━━━ Excerpted data ━━━

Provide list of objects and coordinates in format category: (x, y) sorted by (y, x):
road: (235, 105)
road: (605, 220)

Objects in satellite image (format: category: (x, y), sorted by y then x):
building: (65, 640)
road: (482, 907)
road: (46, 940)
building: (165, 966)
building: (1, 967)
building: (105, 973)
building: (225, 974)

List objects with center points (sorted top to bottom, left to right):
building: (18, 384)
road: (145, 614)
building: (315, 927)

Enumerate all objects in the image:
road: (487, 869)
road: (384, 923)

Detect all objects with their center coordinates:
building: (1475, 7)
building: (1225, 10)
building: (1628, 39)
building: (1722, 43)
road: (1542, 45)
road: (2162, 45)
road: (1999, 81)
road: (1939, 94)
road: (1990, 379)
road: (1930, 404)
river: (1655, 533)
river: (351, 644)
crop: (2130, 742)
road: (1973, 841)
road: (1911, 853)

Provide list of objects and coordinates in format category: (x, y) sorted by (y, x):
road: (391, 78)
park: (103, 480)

━━━

• Task goal
Starting at the line that contains "Detect all objects", copy each line exactly through the end of the listing above. Include that first line and the last one, and add nothing.

• Response to this task
Detect all objects with their center coordinates:
building: (1475, 7)
building: (1225, 10)
building: (1628, 39)
building: (1722, 43)
road: (1542, 45)
road: (2162, 45)
road: (1999, 81)
road: (1939, 94)
road: (1990, 379)
road: (1930, 404)
river: (1655, 533)
river: (351, 644)
crop: (2130, 742)
road: (1973, 841)
road: (1911, 853)

Provide list of objects and coordinates in format category: (x, y) sorted by (y, x):
road: (391, 78)
park: (103, 480)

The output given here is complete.